Reproduce the listing below in full, changing every occurrence of "Toulouse" to "Lyon" and leaving all other text unchanged.
=== Recorded information ===
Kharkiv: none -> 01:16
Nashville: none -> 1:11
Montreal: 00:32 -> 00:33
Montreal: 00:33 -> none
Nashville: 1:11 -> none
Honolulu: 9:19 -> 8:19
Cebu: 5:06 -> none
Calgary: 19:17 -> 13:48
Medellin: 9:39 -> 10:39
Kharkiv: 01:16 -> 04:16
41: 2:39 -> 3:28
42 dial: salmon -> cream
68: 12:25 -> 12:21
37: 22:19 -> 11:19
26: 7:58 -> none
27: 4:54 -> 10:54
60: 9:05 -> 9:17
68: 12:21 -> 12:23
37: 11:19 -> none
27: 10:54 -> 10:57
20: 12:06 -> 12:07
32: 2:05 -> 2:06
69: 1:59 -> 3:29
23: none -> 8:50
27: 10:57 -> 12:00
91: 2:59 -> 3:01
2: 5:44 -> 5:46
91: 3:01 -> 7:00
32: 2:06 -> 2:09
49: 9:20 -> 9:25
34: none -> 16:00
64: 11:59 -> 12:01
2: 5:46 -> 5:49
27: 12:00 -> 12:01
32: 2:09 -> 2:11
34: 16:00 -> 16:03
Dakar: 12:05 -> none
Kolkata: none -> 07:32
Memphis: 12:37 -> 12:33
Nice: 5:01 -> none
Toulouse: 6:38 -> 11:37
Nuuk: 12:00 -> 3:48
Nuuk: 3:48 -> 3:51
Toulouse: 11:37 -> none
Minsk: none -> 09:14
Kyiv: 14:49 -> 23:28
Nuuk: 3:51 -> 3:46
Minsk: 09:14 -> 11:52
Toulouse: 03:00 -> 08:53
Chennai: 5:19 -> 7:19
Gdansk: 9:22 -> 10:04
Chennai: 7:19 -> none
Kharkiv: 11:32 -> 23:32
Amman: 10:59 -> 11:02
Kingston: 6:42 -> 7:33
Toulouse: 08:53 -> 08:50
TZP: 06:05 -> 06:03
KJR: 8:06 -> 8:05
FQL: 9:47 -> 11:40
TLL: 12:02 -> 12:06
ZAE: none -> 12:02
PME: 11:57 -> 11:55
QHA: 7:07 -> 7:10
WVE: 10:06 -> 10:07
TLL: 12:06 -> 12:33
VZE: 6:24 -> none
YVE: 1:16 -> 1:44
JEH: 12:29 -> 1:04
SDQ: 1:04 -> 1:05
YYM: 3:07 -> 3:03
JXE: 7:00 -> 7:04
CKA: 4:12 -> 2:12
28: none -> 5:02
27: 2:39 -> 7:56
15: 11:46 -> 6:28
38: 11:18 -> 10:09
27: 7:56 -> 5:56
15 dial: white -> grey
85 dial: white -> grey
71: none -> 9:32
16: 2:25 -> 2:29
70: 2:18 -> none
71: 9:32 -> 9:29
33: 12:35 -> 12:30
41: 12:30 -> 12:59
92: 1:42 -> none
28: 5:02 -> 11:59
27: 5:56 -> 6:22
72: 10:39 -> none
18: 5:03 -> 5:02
===
▸ Solution below
Kharkiv: none -> 01:16
Nashville: none -> 1:11
Montreal: 00:32 -> 00:33
Montreal: 00:33 -> none
Nashville: 1:11 -> none
Honolulu: 9:19 -> 8:19
Cebu: 5:06 -> none
Calgary: 19:17 -> 13:48
Medellin: 9:39 -> 10:39
Kharkiv: 01:16 -> 04:16
41: 2:39 -> 3:28
42 dial: salmon -> cream
68: 12:25 -> 12:21
37: 22:19 -> 11:19
26: 7:58 -> none
27: 4:54 -> 10:54
60: 9:05 -> 9:17
68: 12:21 -> 12:23
37: 11:19 -> none
27: 10:54 -> 10:57
20: 12:06 -> 12:07
32: 2:05 -> 2:06
69: 1:59 -> 3:29
23: none -> 8:50
27: 10:57 -> 12:00
91: 2:59 -> 3:01
2: 5:44 -> 5:46
91: 3:01 -> 7:00
32: 2:06 -> 2:09
49: 9:20 -> 9:25
34: none -> 16:00
64: 11:59 -> 12:01
2: 5:46 -> 5:49
27: 12:00 -> 12:01
32: 2:09 -> 2:11
34: 16:00 -> 16:03
Dakar: 12:05 -> none
Kolkata: none -> 07:32
Memphis: 12:37 -> 12:33
Nice: 5:01 -> none
Lyon: 6:38 -> 11:37
Nuuk: 12:00 -> 3:48
Nuuk: 3:48 -> 3:51
Lyon: 11:37 -> none
Minsk: none -> 09:14
Kyiv: 14:49 -> 23:28
Nuuk: 3:51 -> 3:46
Minsk: 09:14 -> 11:52
Lyon: 03:00 -> 08:53
Chennai: 5:19 -> 7:19
Gdansk: 9:22 -> 10:04
Chennai: 7:19 -> none
Kharkiv: 11:32 -> 23:32
Amman: 10:59 -> 11:02
Kingston: 6:42 -> 7:33
Lyon: 08:53 -> 08:50
TZP: 06:05 -> 06:03
KJR: 8:06 -> 8:05
FQL: 9:47 -> 11:40
TLL: 12:02 -> 12:06
ZAE: none -> 12:02
PME: 11:57 -> 11:55
QHA: 7:07 -> 7:10
WVE: 10:06 -> 10:07
TLL: 12:06 -> 12:33
VZE: 6:24 -> none
YVE: 1:16 -> 1:44
JEH: 12:29 -> 1:04
SDQ: 1:04 -> 1:05
YYM: 3:07 -> 3:03
JXE: 7:00 -> 7:04
CKA: 4:12 -> 2:12
28: none -> 5:02
27: 2:39 -> 7:56
15: 11:46 -> 6:28
38: 11:18 -> 10:09
27: 7:56 -> 5:56
15 dial: white -> grey
85 dial: white -> grey
71: none -> 9:32
16: 2:25 -> 2:29
70: 2:18 -> none
71: 9:32 -> 9:29
33: 12:35 -> 12:30
41: 12:30 -> 12:59
92: 1:42 -> none
28: 5:02 -> 11:59
27: 5:56 -> 6:22
72: 10:39 -> none
18: 5:03 -> 5:02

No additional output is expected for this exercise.